## CHALLENGE
Recast the part of the data that opens with the line containing "Bucharest: 3:39 -> none" and closes with the line containing "Manaus: 11:35 -> 11:34", both lines included, as a JSON list of strings with one string per line and no blank lines. Leave out the pictures.

## INFORMATION SUPPLIED
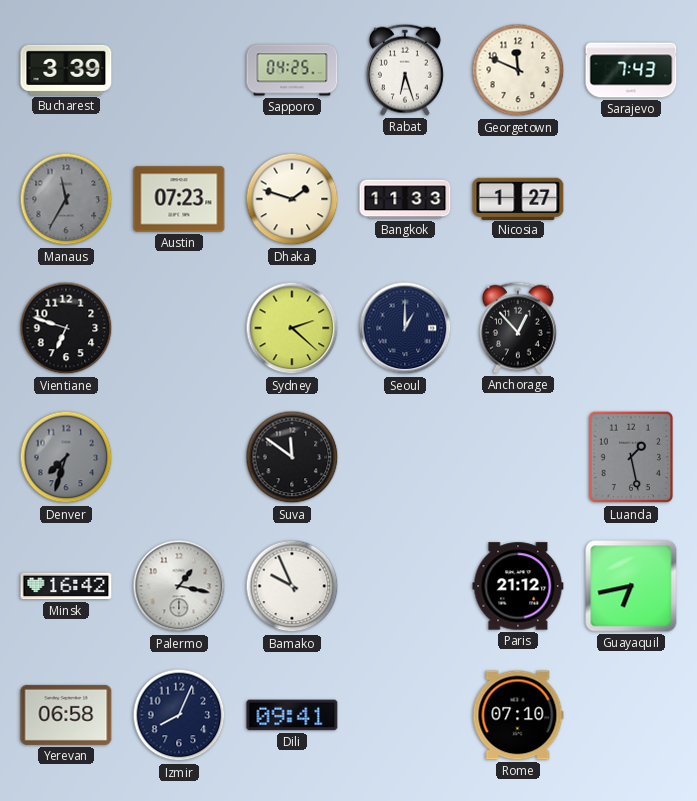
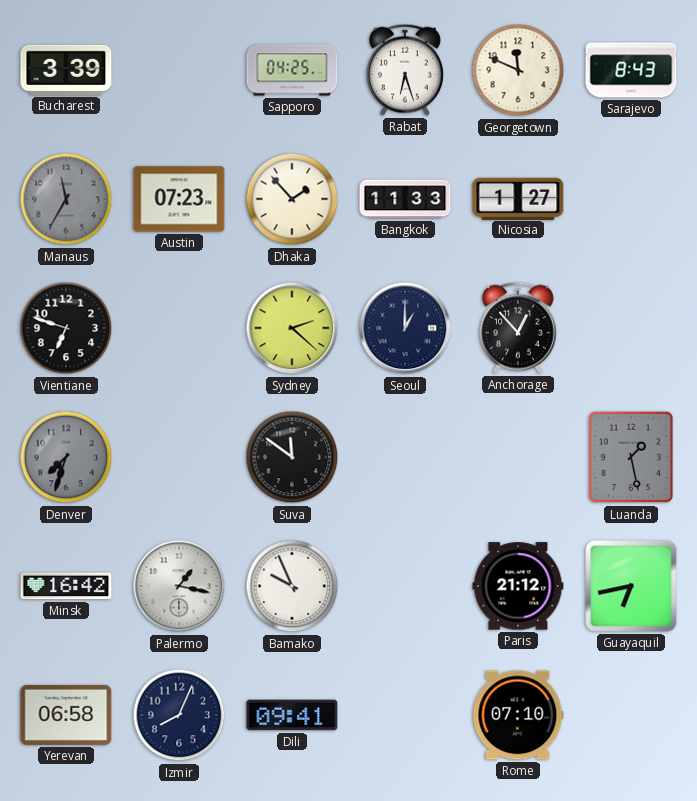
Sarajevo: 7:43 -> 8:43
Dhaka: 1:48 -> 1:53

==

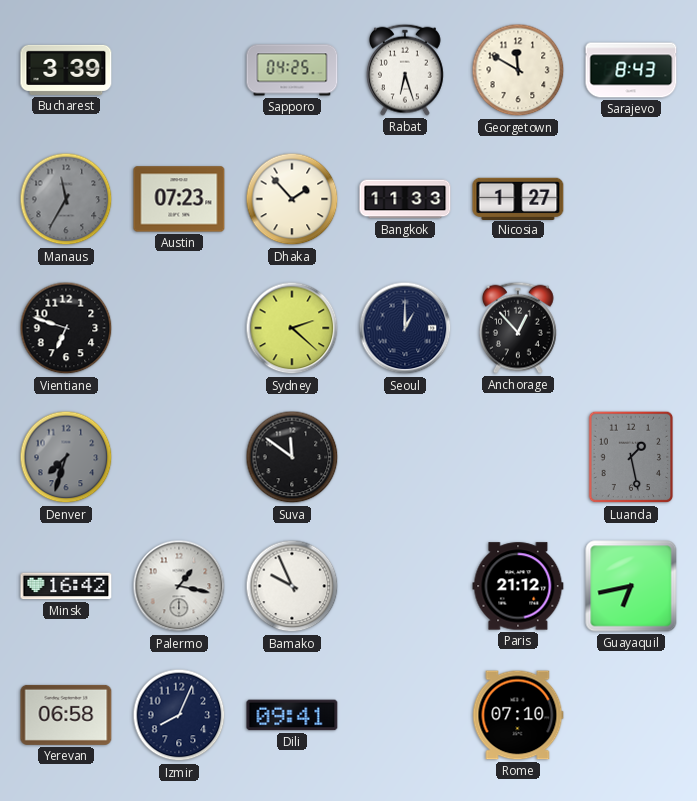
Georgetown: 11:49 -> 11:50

* * *

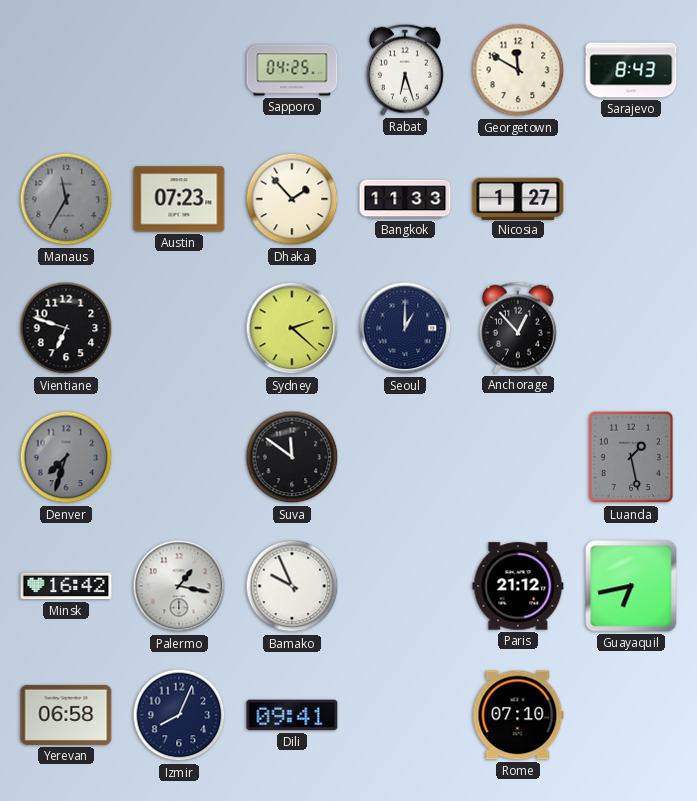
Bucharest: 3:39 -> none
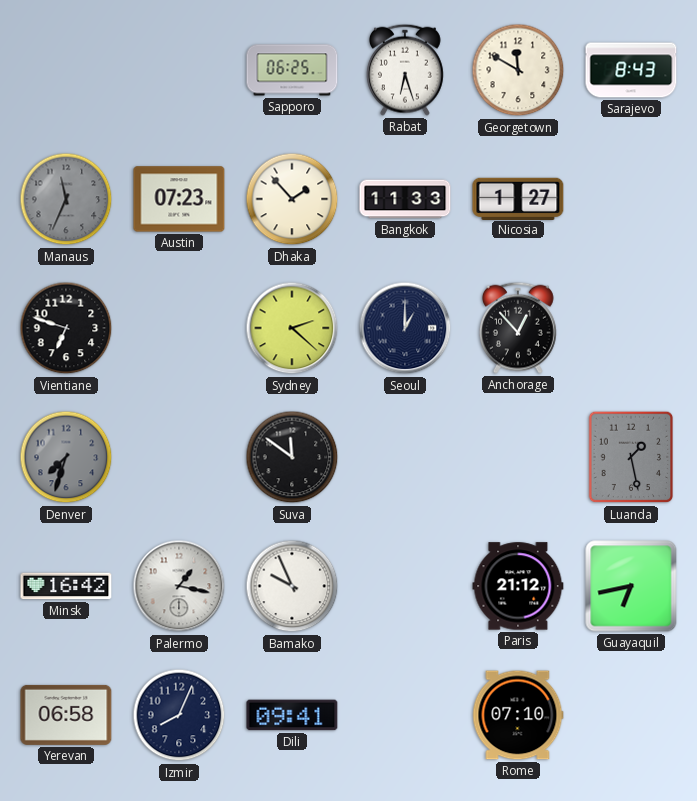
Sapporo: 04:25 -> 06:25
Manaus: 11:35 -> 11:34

## COMPLETE RESPONSE
[
  "Bucharest: 3:39 -> none",
  "Sapporo: 04:25 -> 06:25",
  "Manaus: 11:35 -> 11:34"
]